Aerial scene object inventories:
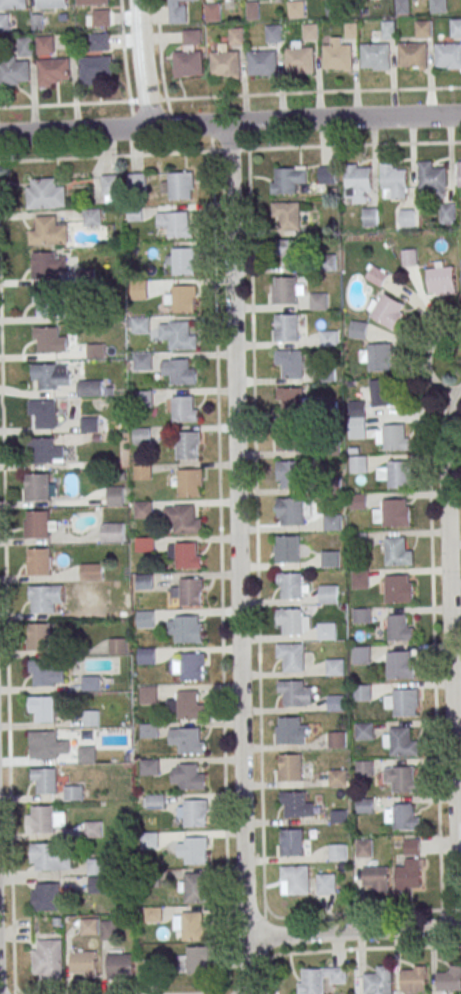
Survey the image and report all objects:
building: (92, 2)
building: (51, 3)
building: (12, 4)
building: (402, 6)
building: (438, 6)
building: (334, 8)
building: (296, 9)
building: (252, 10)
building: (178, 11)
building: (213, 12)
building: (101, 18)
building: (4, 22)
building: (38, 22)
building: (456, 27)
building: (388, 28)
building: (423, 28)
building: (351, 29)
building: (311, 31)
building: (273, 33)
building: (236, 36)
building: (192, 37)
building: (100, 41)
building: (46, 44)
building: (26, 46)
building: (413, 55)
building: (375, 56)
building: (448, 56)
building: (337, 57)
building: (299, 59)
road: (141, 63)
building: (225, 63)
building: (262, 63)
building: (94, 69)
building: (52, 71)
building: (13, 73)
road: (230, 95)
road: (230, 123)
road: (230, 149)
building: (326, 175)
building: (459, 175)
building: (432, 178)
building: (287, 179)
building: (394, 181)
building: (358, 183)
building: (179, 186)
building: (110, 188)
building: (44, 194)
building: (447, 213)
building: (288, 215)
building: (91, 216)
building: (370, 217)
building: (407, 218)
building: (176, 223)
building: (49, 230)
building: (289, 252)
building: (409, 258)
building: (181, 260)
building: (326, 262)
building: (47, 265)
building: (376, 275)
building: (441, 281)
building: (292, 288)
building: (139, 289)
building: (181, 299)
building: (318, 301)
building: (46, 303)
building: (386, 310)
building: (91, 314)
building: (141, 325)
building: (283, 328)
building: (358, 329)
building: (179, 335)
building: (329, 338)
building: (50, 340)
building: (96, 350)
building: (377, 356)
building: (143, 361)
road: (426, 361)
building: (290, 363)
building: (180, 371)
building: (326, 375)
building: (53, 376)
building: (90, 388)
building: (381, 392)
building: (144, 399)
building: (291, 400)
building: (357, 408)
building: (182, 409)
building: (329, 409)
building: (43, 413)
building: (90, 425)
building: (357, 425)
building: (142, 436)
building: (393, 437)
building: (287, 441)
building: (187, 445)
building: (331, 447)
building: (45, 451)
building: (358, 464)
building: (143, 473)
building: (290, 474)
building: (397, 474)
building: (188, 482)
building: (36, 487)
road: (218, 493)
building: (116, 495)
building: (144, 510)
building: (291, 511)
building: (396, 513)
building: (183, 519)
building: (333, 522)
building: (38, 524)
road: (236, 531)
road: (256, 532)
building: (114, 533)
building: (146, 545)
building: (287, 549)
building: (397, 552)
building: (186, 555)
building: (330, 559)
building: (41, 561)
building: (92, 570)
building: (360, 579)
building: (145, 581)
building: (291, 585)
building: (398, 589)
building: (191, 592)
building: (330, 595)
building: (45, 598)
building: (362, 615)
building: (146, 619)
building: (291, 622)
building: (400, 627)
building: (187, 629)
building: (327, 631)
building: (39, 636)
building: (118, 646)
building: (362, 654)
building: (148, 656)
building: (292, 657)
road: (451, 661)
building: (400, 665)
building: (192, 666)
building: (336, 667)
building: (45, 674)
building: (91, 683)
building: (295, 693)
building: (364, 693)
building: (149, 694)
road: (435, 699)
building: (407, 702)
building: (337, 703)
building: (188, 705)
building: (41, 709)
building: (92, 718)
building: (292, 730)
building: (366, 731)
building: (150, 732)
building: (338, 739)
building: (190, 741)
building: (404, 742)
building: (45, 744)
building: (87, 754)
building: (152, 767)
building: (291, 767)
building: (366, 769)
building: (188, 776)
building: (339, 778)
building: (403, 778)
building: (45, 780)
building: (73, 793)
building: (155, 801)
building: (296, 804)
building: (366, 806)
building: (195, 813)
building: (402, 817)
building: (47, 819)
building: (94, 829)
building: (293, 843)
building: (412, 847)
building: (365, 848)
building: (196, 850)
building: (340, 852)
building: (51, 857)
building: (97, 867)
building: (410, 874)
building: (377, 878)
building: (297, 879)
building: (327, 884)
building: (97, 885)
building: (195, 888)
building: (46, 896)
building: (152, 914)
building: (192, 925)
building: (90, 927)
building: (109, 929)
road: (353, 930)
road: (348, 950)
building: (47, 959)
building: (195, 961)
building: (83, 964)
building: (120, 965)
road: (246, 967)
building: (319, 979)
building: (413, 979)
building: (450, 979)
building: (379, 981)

> [WORK TASK] In your copy, omit the pictures and restate every line of the data word for word.

> [SOLUTION TO THIS PROBLEM]
Survey the image and report all objects:
building: (92, 2)
building: (51, 3)
building: (12, 4)
building: (402, 6)
building: (438, 6)
building: (334, 8)
building: (296, 9)
building: (252, 10)
building: (178, 11)
building: (213, 12)
building: (101, 18)
building: (4, 22)
building: (38, 22)
building: (456, 27)
building: (388, 28)
building: (423, 28)
building: (351, 29)
building: (311, 31)
building: (273, 33)
building: (236, 36)
building: (192, 37)
building: (100, 41)
building: (46, 44)
building: (26, 46)
building: (413, 55)
building: (375, 56)
building: (448, 56)
building: (337, 57)
building: (299, 59)
road: (141, 63)
building: (225, 63)
building: (262, 63)
building: (94, 69)
building: (52, 71)
building: (13, 73)
road: (230, 95)
road: (230, 123)
road: (230, 149)
building: (326, 175)
building: (459, 175)
building: (432, 178)
building: (287, 179)
building: (394, 181)
building: (358, 183)
building: (179, 186)
building: (110, 188)
building: (44, 194)
building: (447, 213)
building: (288, 215)
building: (91, 216)
building: (370, 217)
building: (407, 218)
building: (176, 223)
building: (49, 230)
building: (289, 252)
building: (409, 258)
building: (181, 260)
building: (326, 262)
building: (47, 265)
building: (376, 275)
building: (441, 281)
building: (292, 288)
building: (139, 289)
building: (181, 299)
building: (318, 301)
building: (46, 303)
building: (386, 310)
building: (91, 314)
building: (141, 325)
building: (283, 328)
building: (358, 329)
building: (179, 335)
building: (329, 338)
building: (50, 340)
building: (96, 350)
building: (377, 356)
building: (143, 361)
road: (426, 361)
building: (290, 363)
building: (180, 371)
building: (326, 375)
building: (53, 376)
building: (90, 388)
building: (381, 392)
building: (144, 399)
building: (291, 400)
building: (357, 408)
building: (182, 409)
building: (329, 409)
building: (43, 413)
building: (90, 425)
building: (357, 425)
building: (142, 436)
building: (393, 437)
building: (287, 441)
building: (187, 445)
building: (331, 447)
building: (45, 451)
building: (358, 464)
building: (143, 473)
building: (290, 474)
building: (397, 474)
building: (188, 482)
building: (36, 487)
road: (218, 493)
building: (116, 495)
building: (144, 510)
building: (291, 511)
building: (396, 513)
building: (183, 519)
building: (333, 522)
building: (38, 524)
road: (236, 531)
road: (256, 532)
building: (114, 533)
building: (146, 545)
building: (287, 549)
building: (397, 552)
building: (186, 555)
building: (330, 559)
building: (41, 561)
building: (92, 570)
building: (360, 579)
building: (145, 581)
building: (291, 585)
building: (398, 589)
building: (191, 592)
building: (330, 595)
building: (45, 598)
building: (362, 615)
building: (146, 619)
building: (291, 622)
building: (400, 627)
building: (187, 629)
building: (327, 631)
building: (39, 636)
building: (118, 646)
building: (362, 654)
building: (148, 656)
building: (292, 657)
road: (451, 661)
building: (400, 665)
building: (192, 666)
building: (336, 667)
building: (45, 674)
building: (91, 683)
building: (295, 693)
building: (364, 693)
building: (149, 694)
road: (435, 699)
building: (407, 702)
building: (337, 703)
building: (188, 705)
building: (41, 709)
building: (92, 718)
building: (292, 730)
building: (366, 731)
building: (150, 732)
building: (338, 739)
building: (190, 741)
building: (404, 742)
building: (45, 744)
building: (87, 754)
building: (152, 767)
building: (291, 767)
building: (366, 769)
building: (188, 776)
building: (339, 778)
building: (403, 778)
building: (45, 780)
building: (73, 793)
building: (155, 801)
building: (296, 804)
building: (366, 806)
building: (195, 813)
building: (402, 817)
building: (47, 819)
building: (94, 829)
building: (293, 843)
building: (412, 847)
building: (365, 848)
building: (196, 850)
building: (340, 852)
building: (51, 857)
building: (97, 867)
building: (410, 874)
building: (377, 878)
building: (297, 879)
building: (327, 884)
building: (97, 885)
building: (195, 888)
building: (46, 896)
building: (152, 914)
building: (192, 925)
building: (90, 927)
building: (109, 929)
road: (353, 930)
road: (348, 950)
building: (47, 959)
building: (195, 961)
building: (83, 964)
building: (120, 965)
road: (246, 967)
building: (319, 979)
building: (413, 979)
building: (450, 979)
building: (379, 981)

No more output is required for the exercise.